INFORMATION SHOWN:
....

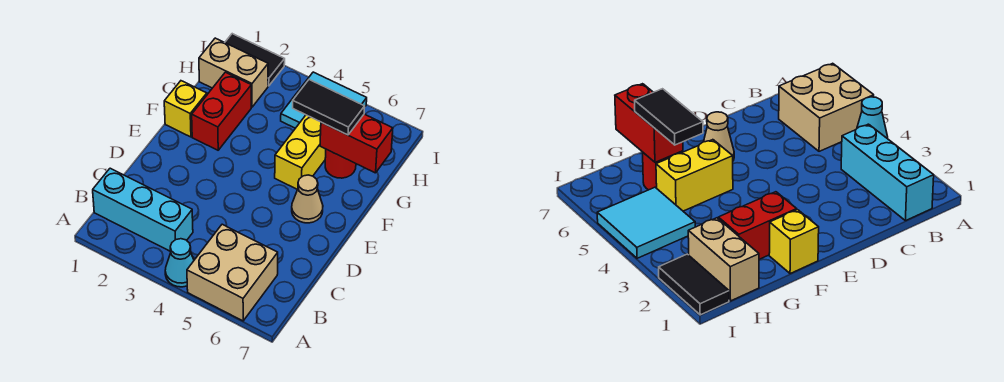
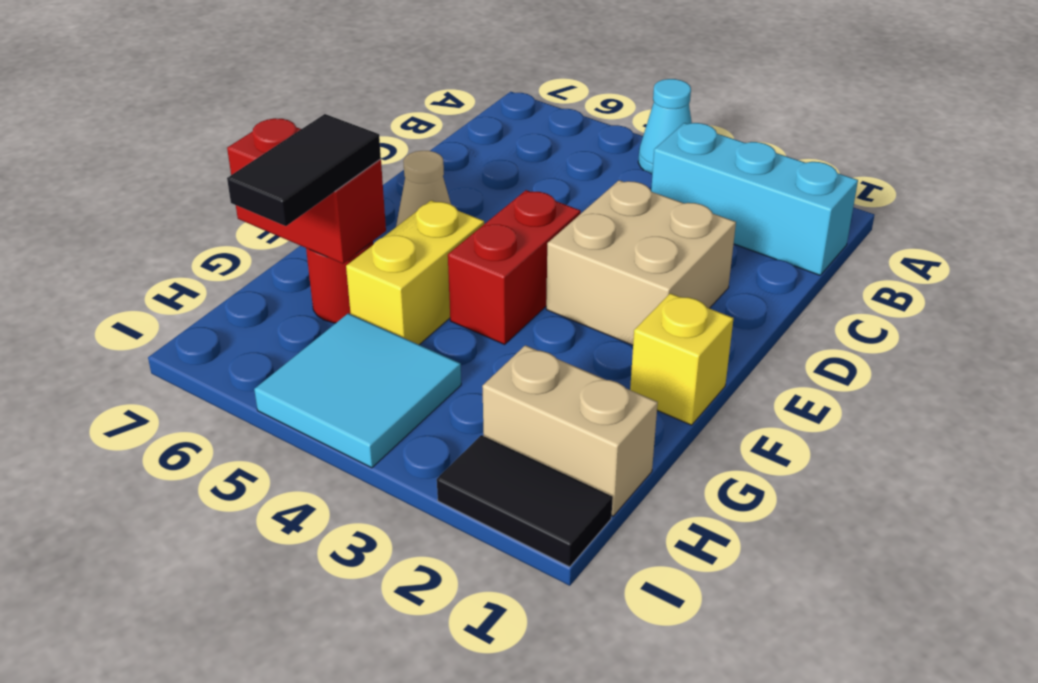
tan brick A5:B6 level 1 -> tan brick D2:E3 level 1
red brick F2:G2 level 1 -> red brick E4:F4 level 1
black tile G5:G6 level 3 -> black tile G6:H6 level 3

....

YOUR GOAL: For each line of the material that includes the word "brick", make a copy.

EXERCISE SOLUTION:
tan brick A5:B6 level 1 -> tan brick D2:E3 level 1
red brick F2:G2 level 1 -> red brick E4:F4 level 1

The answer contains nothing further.